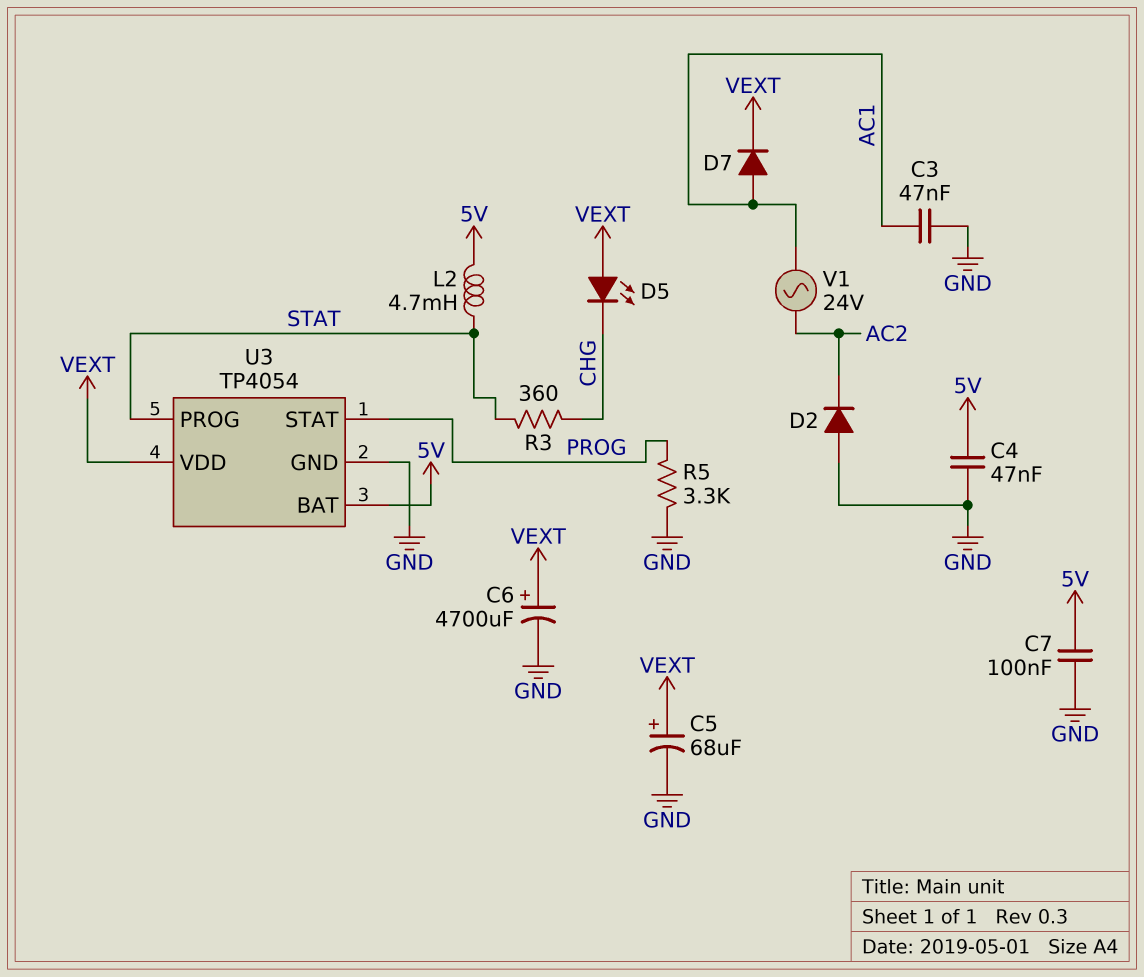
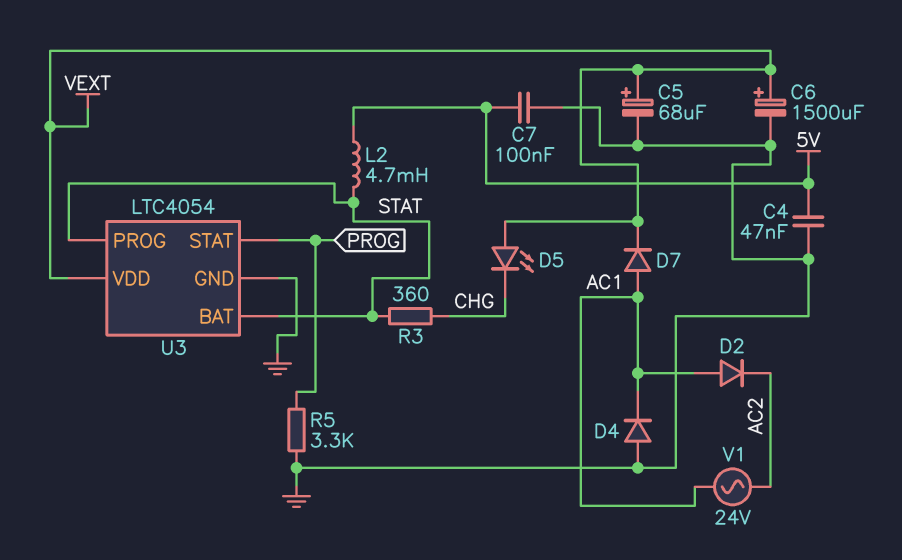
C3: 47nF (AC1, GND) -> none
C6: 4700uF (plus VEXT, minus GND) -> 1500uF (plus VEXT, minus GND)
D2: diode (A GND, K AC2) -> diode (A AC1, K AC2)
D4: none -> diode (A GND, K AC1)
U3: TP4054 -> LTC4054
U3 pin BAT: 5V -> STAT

__________

# WORK TO BE COMPLETED:
Filter the listing above down to the lines that contain the word "none".

# ANSWER BELOW:
C3: 47nF (AC1, GND) -> none
D4: none -> diode (A GND, K AC1)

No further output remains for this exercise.